▼

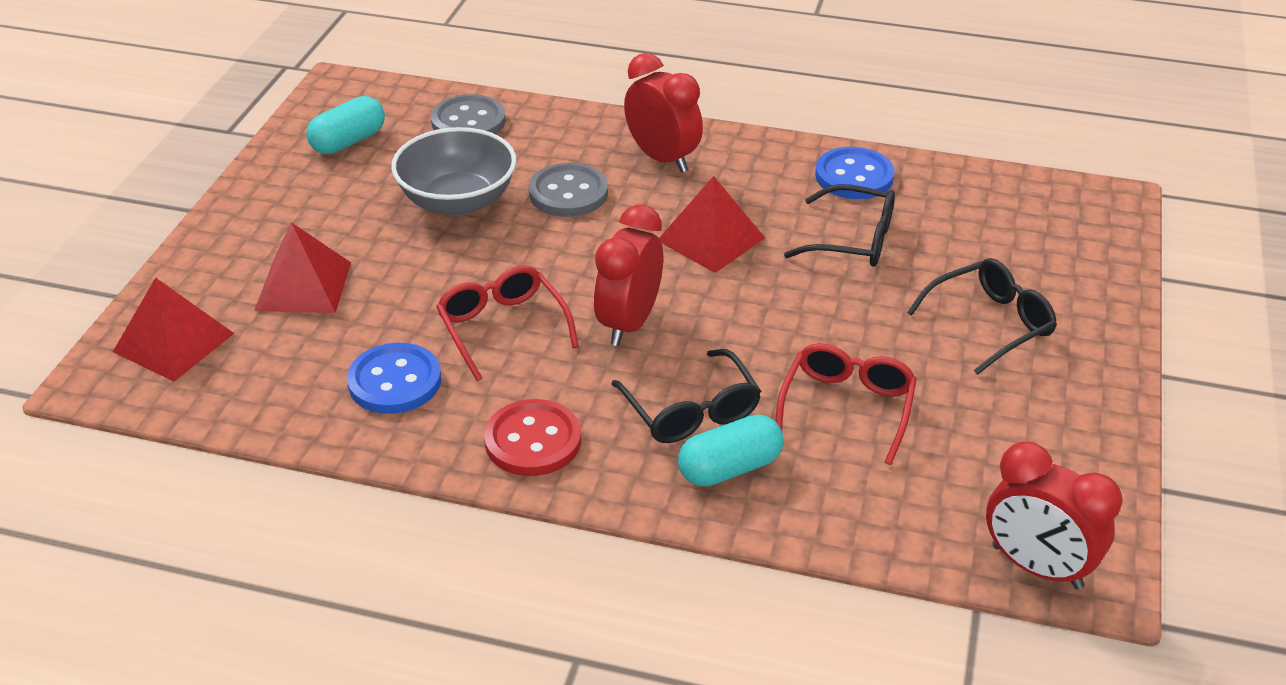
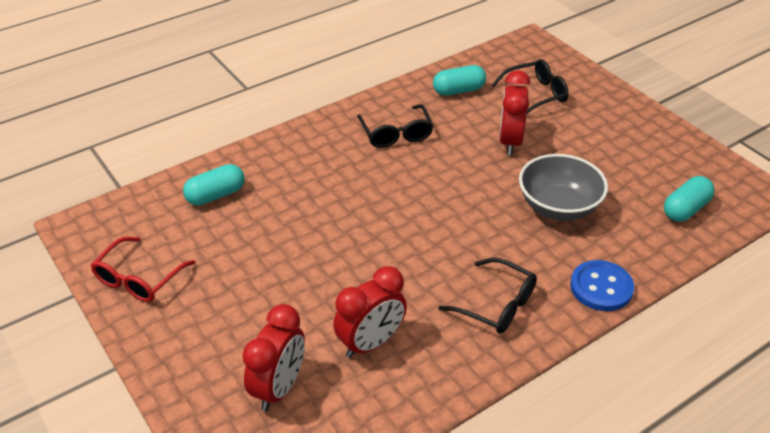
blue button: 2 -> 1
grey button: 2 -> 0
red button: 1 -> 0
red glasses: 2 -> 1
red pyramid: 3 -> 0
turquoise capsule: 2 -> 3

▲

§ Assignment
Up to and including the last line of the listing above, copy exactly every line from the one that contains "red glasses: 2 -> 1" onward; leave out all others.

§ Result of the task
red glasses: 2 -> 1
red pyramid: 3 -> 0
turquoise capsule: 2 -> 3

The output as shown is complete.